### Content revision data
'''

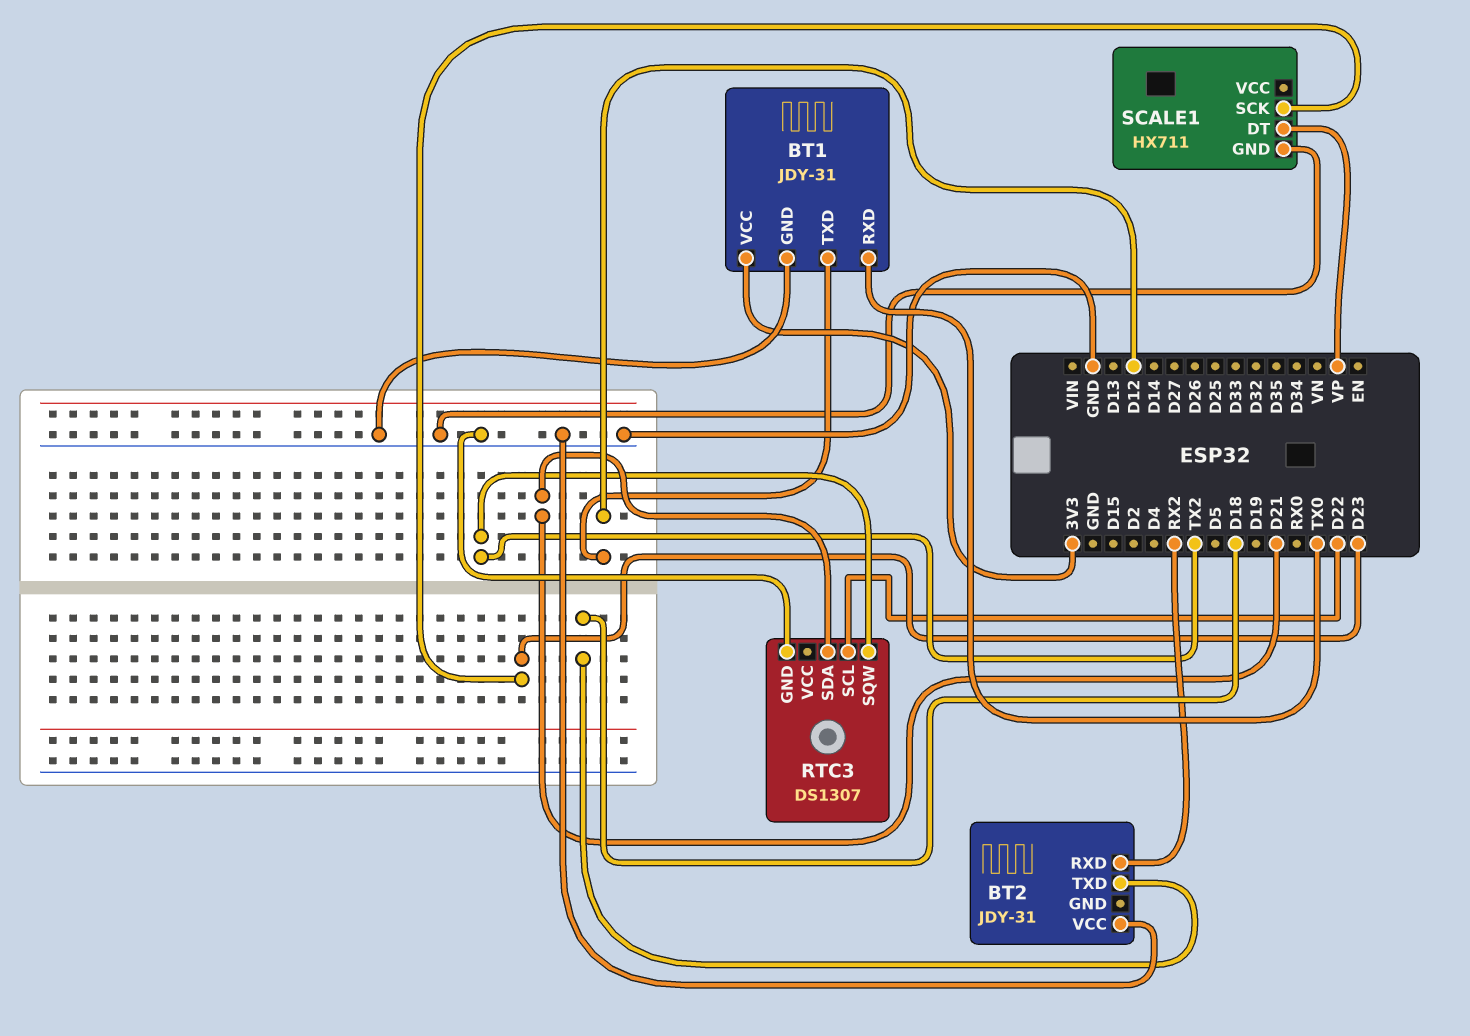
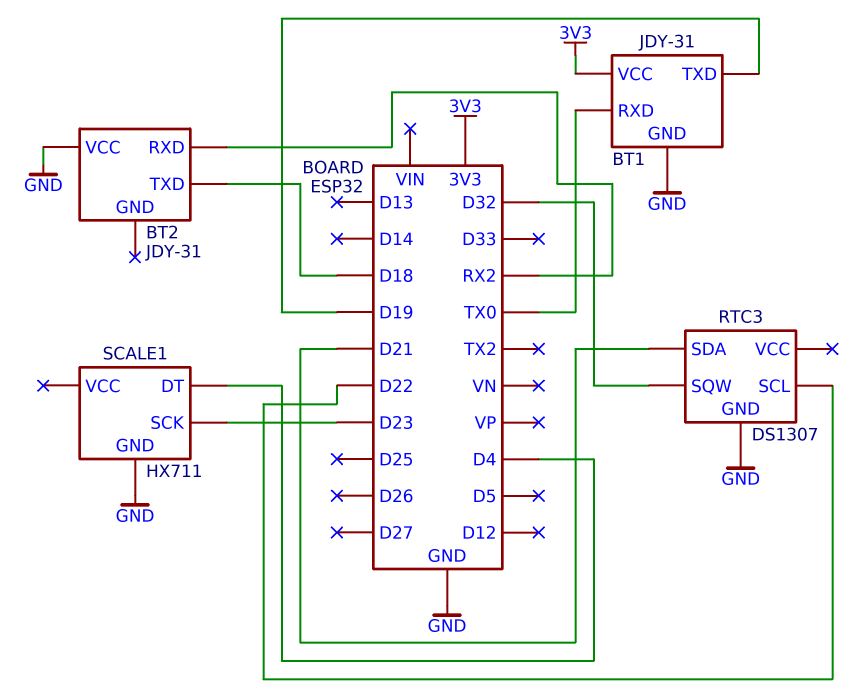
BT1 pin TXD: D12 -> D19
RTC3 pin SQW: TX2 -> D32
SCALE1 pin DT: VP -> D4

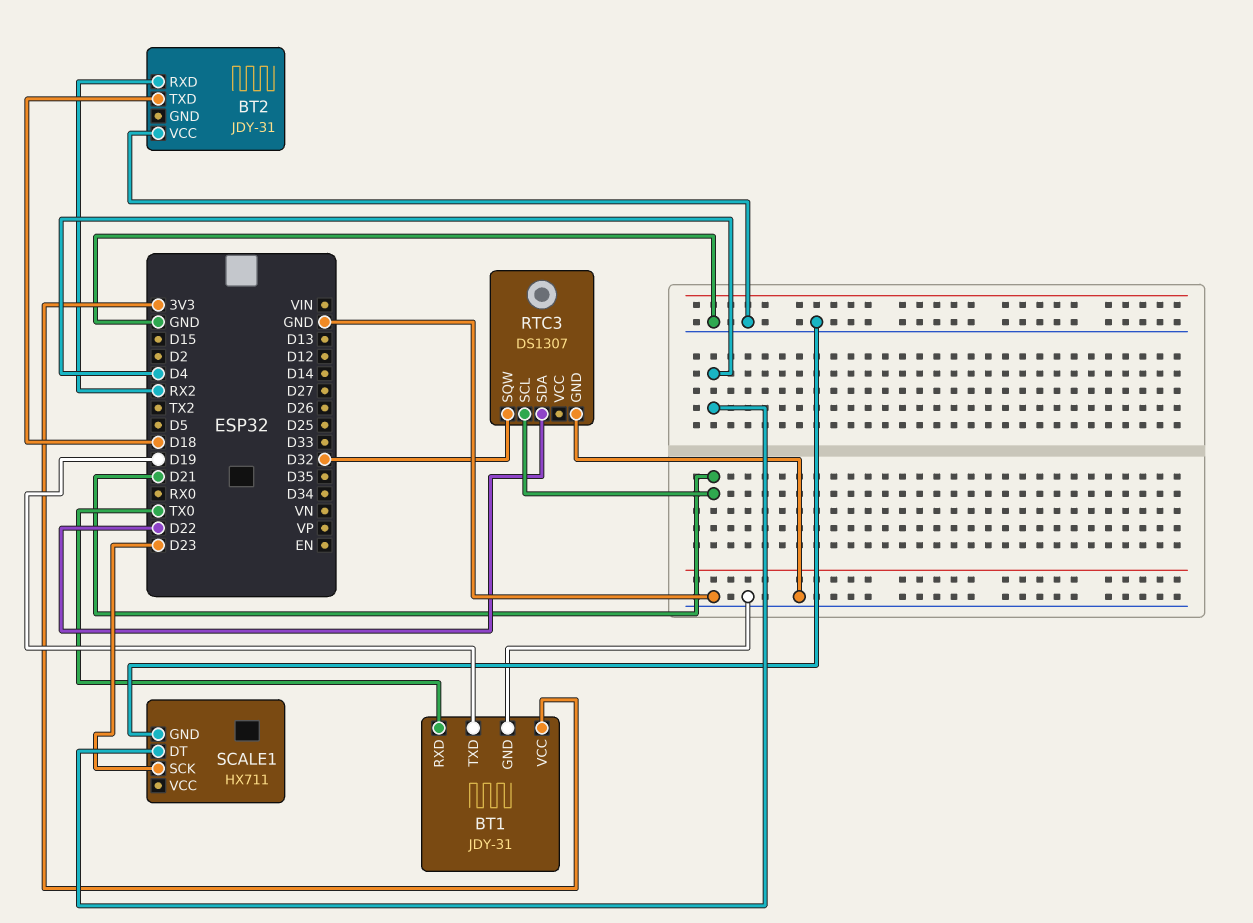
RTC3 pin SCL: D22 -> D21
RTC3 pin SDA: D21 -> D22

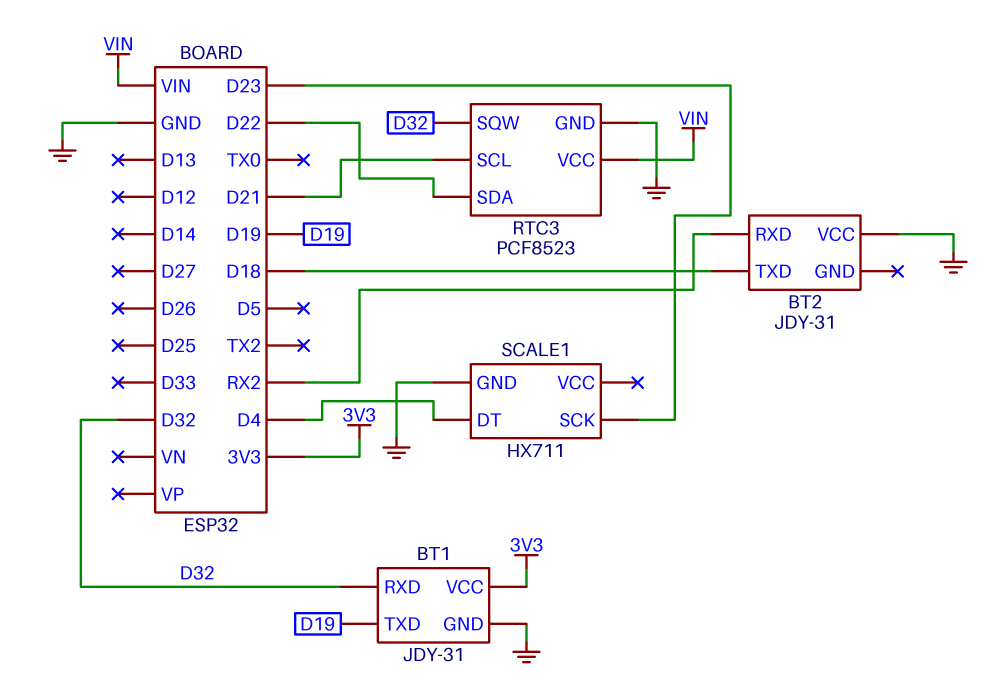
BT1 pin RXD: TX0 -> D32
RTC3: DS1307 -> PCF8523
RTC3 pin VCC: none -> VIN

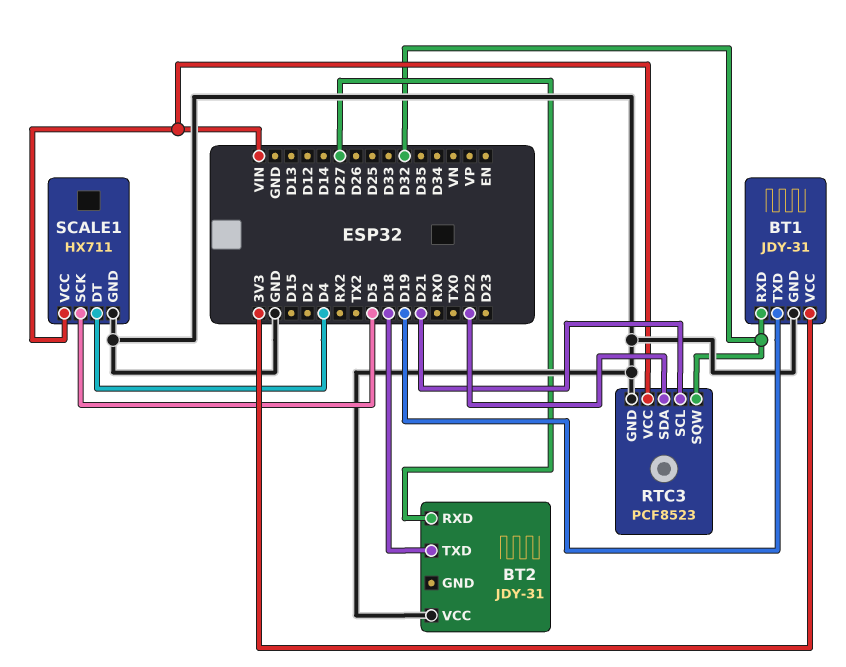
BT2 pin RXD: RX2 -> D27
SCALE1 pin SCK: D23 -> D5
SCALE1 pin VCC: none -> VIN

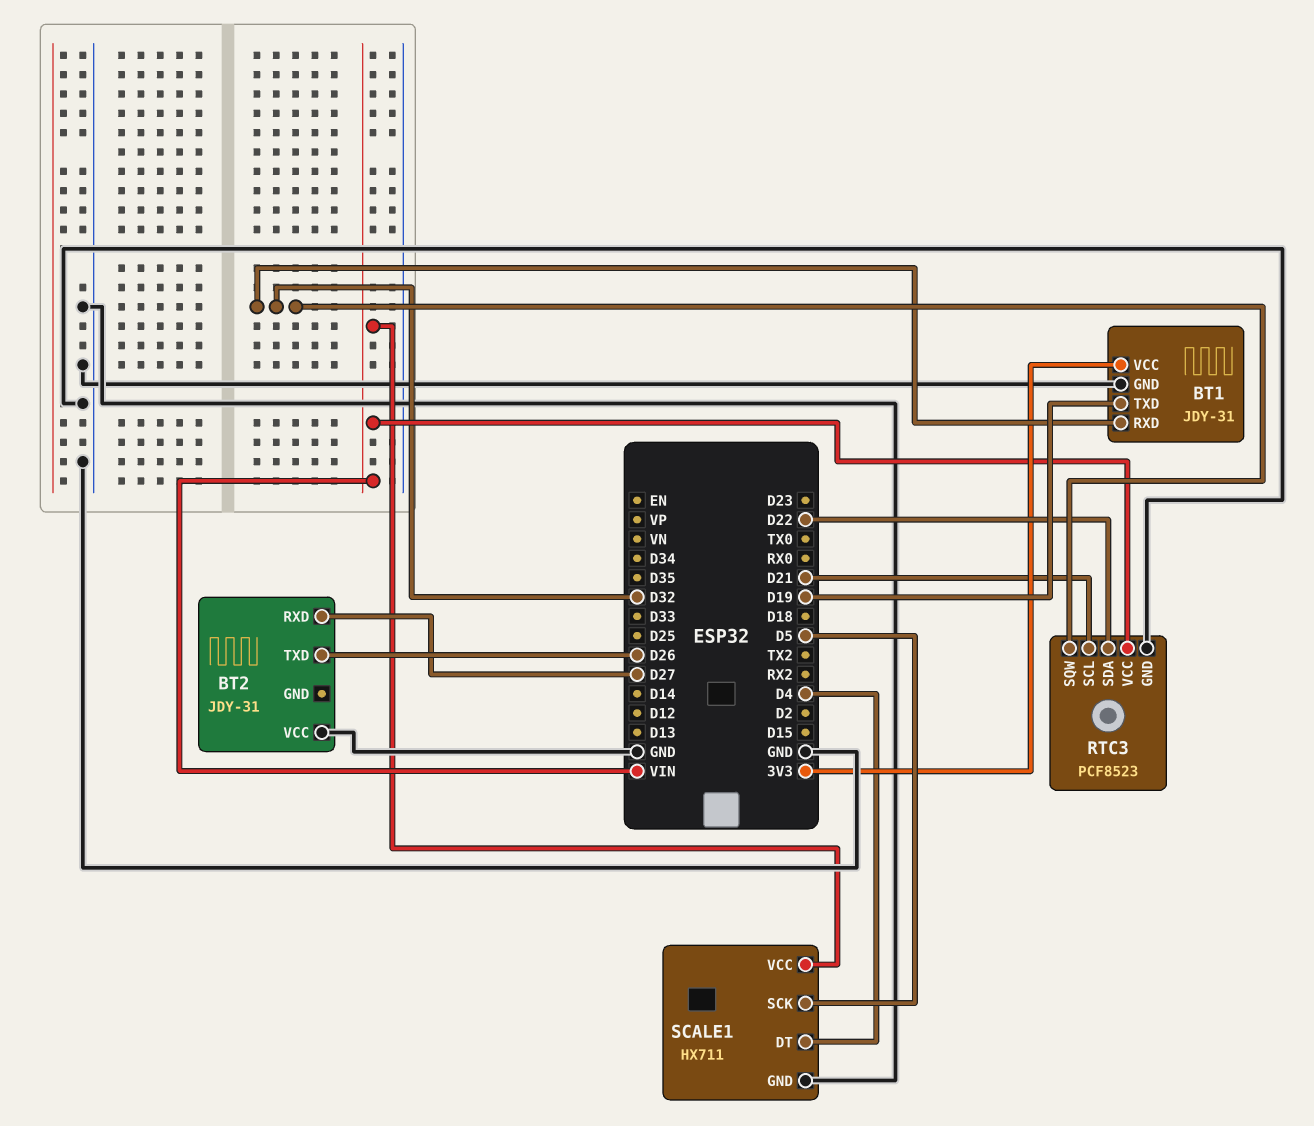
BT2 pin TXD: D18 -> D26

'''

### Directions
Leave out the pictures and repeat the remaining data exactly.

### Exercise output
BT1 pin TXD: D12 -> D19
RTC3 pin SQW: TX2 -> D32
SCALE1 pin DT: VP -> D4

RTC3 pin SCL: D22 -> D21
RTC3 pin SDA: D21 -> D22

BT1 pin RXD: TX0 -> D32
RTC3: DS1307 -> PCF8523
RTC3 pin VCC: none -> VIN

BT2 pin RXD: RX2 -> D27
SCALE1 pin SCK: D23 -> D5
SCALE1 pin VCC: none -> VIN

BT2 pin TXD: D18 -> D26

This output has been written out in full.